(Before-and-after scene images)

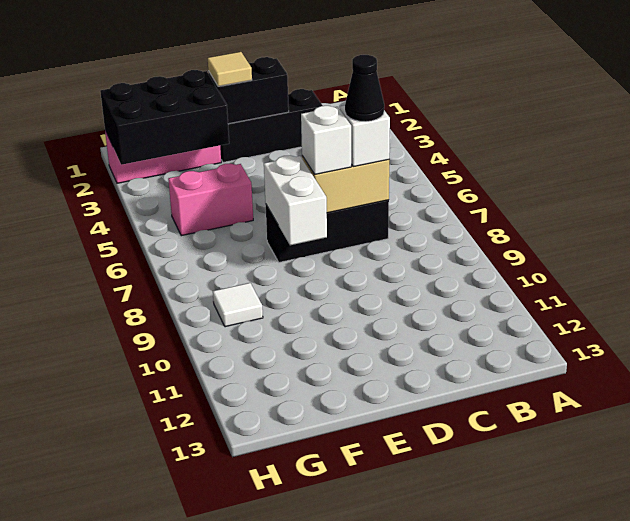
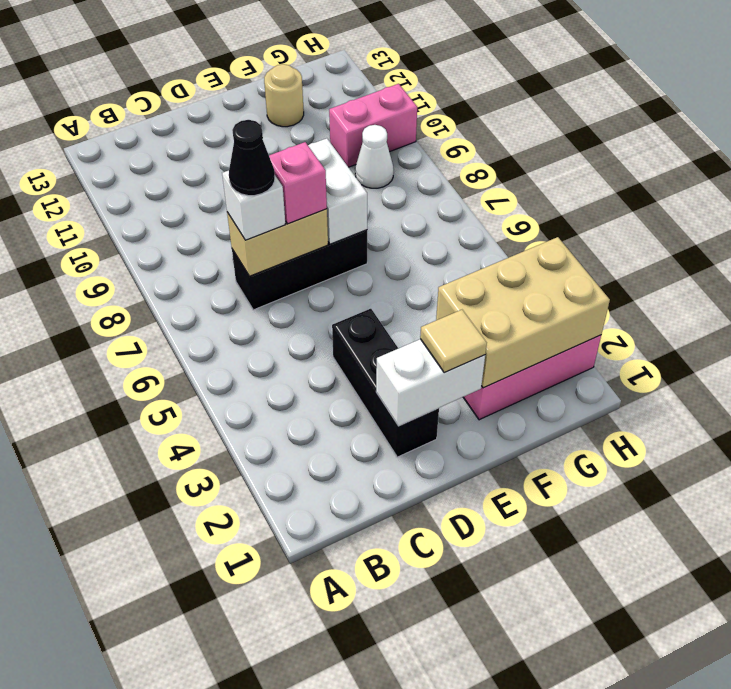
black brick C2:E2 level 1 -> black brick D2:D4 level 1
black brick D2:E2 level 2 -> white brick D2:E2 level 2
white brick D7 level 3 -> pink brick D7 level 3
black brick F2:H3 level 2 -> tan brick F2:H3 level 2
pink brick F5:G5 level 1 -> pink brick G10:H10 level 1
none -> tan round brick F12 level 1
white tile G9 level 1 -> white cone G9 level 1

*Your task*: The line with "white brick D7" and all the lines after it in the records above are to be output exactly, with nothing added.

*Problem solution*:
white brick D7 level 3 -> pink brick D7 level 3
black brick F2:H3 level 2 -> tan brick F2:H3 level 2
pink brick F5:G5 level 1 -> pink brick G10:H10 level 1
none -> tan round brick F12 level 1
white tile G9 level 1 -> white cone G9 level 1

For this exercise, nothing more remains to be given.